- [Work instruction]:
The answer must be an exact copy of the entries below, with no images in it.

- [Raw data]:
+++++
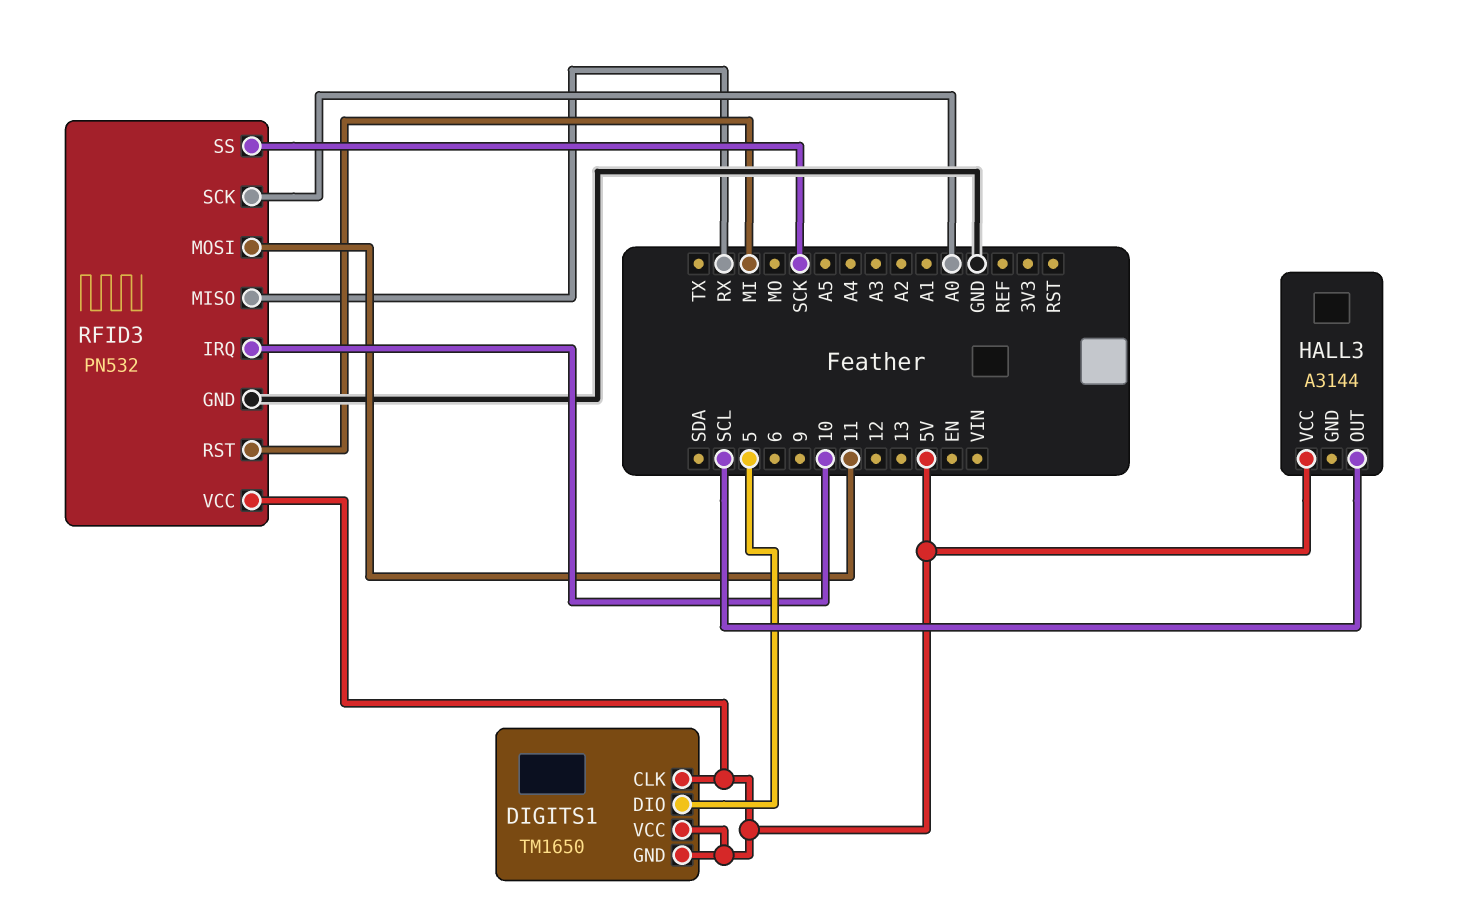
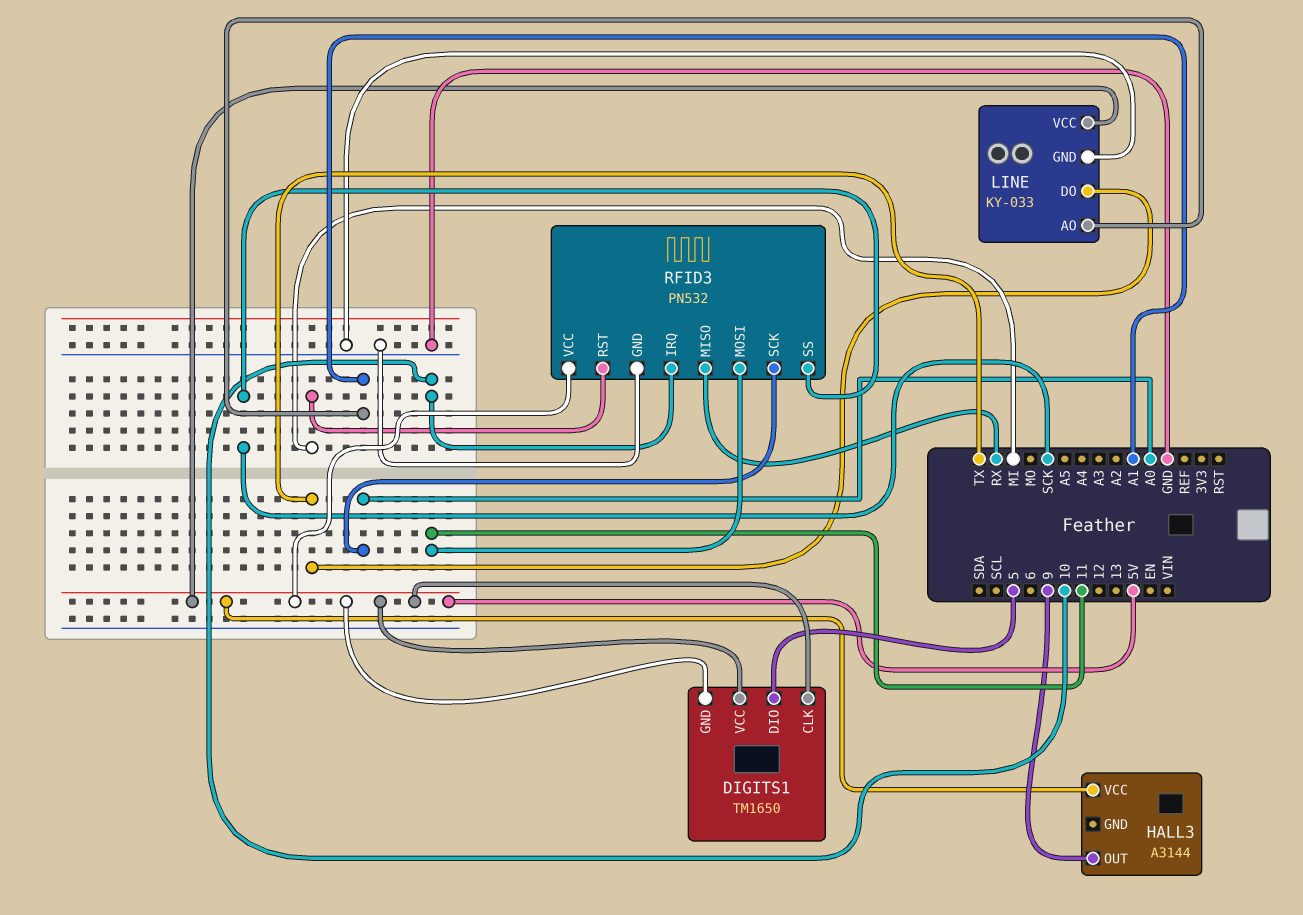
HALL3 pin OUT: SCL -> 9
LINE: none -> KY-033
LINE pin AO: none -> A1
LINE pin DO: none -> TX
LINE pin GND: none -> GND
LINE pin VCC: none -> 5V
+++++
- [Answer box]:
HALL3 pin OUT: SCL -> 9
LINE: none -> KY-033
LINE pin AO: none -> A1
LINE pin DO: none -> TX
LINE pin GND: none -> GND
LINE pin VCC: none -> 5V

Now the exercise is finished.